#### Material supplied
※ ※ ※
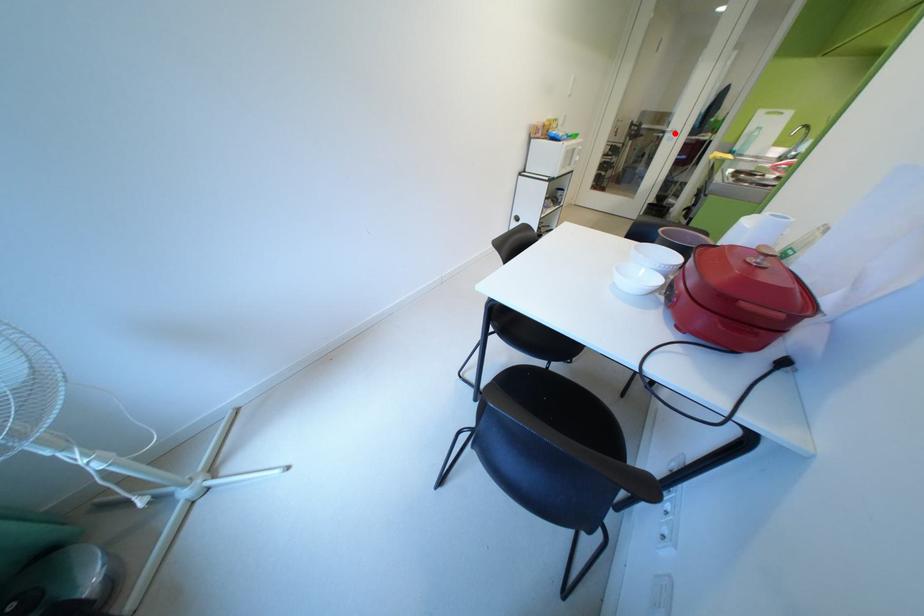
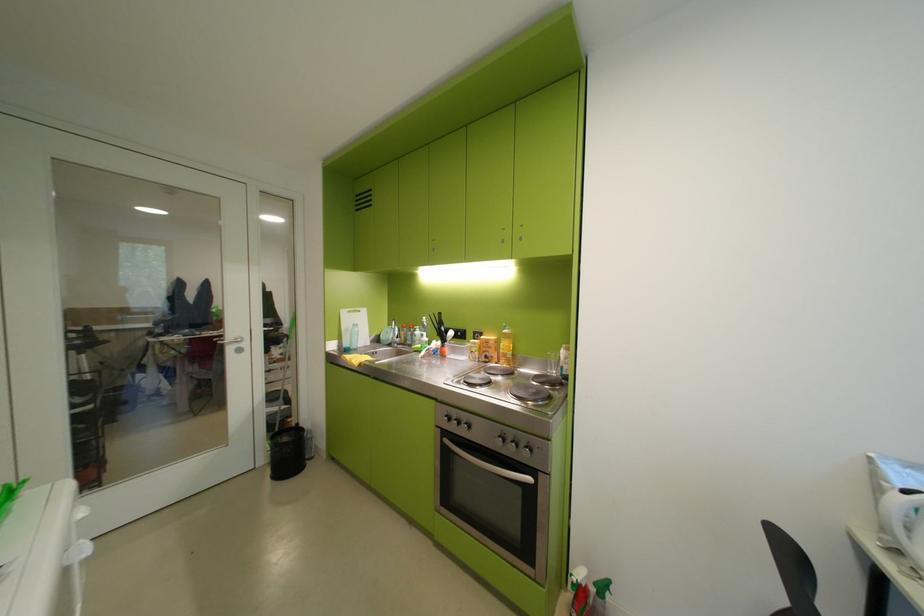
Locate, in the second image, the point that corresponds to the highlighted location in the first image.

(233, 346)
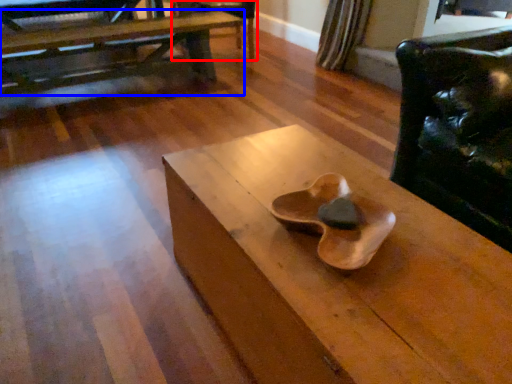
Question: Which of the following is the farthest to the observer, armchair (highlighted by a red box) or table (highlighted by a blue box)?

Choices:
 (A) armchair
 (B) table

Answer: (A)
※ ※ ※
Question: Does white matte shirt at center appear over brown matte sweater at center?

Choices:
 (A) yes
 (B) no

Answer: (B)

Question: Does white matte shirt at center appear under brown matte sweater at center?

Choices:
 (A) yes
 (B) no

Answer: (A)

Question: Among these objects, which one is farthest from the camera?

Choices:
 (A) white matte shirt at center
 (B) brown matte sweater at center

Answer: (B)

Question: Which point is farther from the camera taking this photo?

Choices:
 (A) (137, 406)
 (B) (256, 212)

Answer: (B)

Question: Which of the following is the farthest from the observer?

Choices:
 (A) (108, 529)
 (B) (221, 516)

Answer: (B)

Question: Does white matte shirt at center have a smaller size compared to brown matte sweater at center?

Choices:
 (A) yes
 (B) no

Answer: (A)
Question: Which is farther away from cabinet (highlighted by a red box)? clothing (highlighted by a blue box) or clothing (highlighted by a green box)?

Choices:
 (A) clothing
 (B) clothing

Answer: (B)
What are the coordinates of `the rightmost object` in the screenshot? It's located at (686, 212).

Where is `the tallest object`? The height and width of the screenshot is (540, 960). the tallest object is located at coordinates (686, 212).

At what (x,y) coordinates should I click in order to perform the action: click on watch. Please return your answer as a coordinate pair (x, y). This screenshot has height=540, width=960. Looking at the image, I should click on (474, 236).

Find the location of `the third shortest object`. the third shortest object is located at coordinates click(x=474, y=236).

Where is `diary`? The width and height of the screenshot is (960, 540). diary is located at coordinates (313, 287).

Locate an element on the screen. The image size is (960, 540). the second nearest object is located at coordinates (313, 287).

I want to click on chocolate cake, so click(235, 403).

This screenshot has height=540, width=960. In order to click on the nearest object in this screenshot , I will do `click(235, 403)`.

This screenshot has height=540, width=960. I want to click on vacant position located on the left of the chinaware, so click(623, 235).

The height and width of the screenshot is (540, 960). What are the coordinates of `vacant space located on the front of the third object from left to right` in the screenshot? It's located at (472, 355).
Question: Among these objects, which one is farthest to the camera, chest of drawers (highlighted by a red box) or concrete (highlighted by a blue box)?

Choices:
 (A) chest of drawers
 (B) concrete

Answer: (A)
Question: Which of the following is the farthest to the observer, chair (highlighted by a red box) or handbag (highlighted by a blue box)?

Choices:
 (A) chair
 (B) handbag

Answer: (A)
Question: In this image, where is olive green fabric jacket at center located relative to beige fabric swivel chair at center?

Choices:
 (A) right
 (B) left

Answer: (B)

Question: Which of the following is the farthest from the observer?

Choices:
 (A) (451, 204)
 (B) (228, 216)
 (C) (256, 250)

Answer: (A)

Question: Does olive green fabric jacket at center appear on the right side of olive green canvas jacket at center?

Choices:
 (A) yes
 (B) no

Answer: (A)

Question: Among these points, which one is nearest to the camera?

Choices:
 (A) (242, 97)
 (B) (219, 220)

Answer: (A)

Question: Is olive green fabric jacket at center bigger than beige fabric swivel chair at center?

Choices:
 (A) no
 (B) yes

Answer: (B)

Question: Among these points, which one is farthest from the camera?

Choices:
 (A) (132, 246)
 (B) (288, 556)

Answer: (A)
※ ※ ※
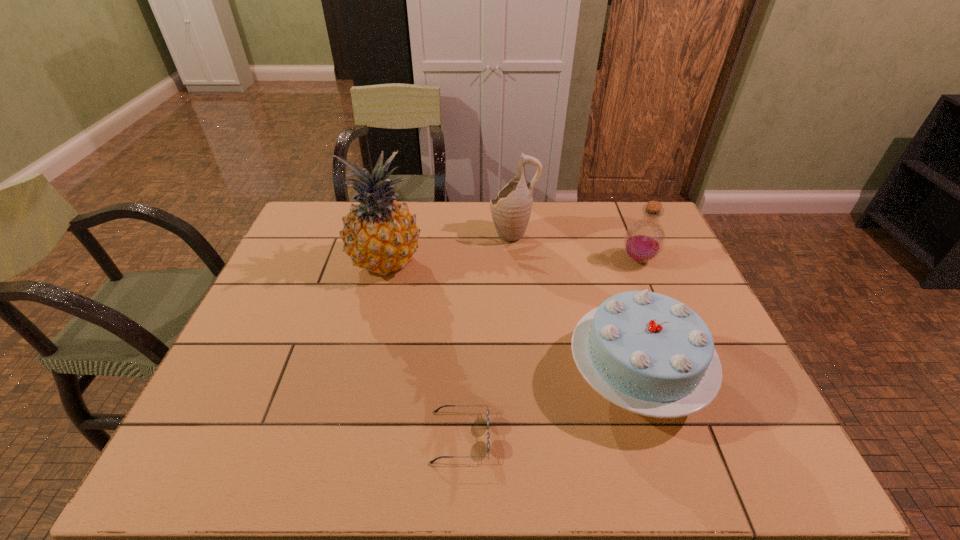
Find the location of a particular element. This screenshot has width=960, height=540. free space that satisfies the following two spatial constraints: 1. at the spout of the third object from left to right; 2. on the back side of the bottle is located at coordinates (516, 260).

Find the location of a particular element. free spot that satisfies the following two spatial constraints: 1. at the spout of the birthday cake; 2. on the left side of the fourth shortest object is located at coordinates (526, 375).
※ ※ ※
#### Problem statement
Please write out the records above, from the line containing "Question: Does white matte shirt at center have" up to and including the line containing "This screenshot has height=540, width=960. I want", reproducing each line word for word.

#### Answer section
Question: Does white matte shirt at center have a smaller size compared to brown matte sweater at center?

Choices:
 (A) yes
 (B) no

Answer: (A)
Question: Which is farther away from cabinet (highlighted by a red box)? clothing (highlighted by a blue box) or clothing (highlighted by a green box)?

Choices:
 (A) clothing
 (B) clothing

Answer: (B)
What are the coordinates of `the rightmost object` in the screenshot? It's located at (686, 212).

Where is `the tallest object`? The height and width of the screenshot is (540, 960). the tallest object is located at coordinates (686, 212).

At what (x,y) coordinates should I click in order to perform the action: click on watch. Please return your answer as a coordinate pair (x, y). This screenshot has height=540, width=960. Looking at the image, I should click on (474, 236).

Find the location of `the third shortest object`. the third shortest object is located at coordinates click(x=474, y=236).

Where is `diary`? The width and height of the screenshot is (960, 540). diary is located at coordinates (313, 287).

Locate an element on the screen. The image size is (960, 540). the second nearest object is located at coordinates (313, 287).

I want to click on chocolate cake, so click(235, 403).

This screenshot has height=540, width=960. In order to click on the nearest object in this screenshot , I will do `click(235, 403)`.

This screenshot has height=540, width=960. I want to click on vacant position located on the left of the chinaware, so click(623, 235).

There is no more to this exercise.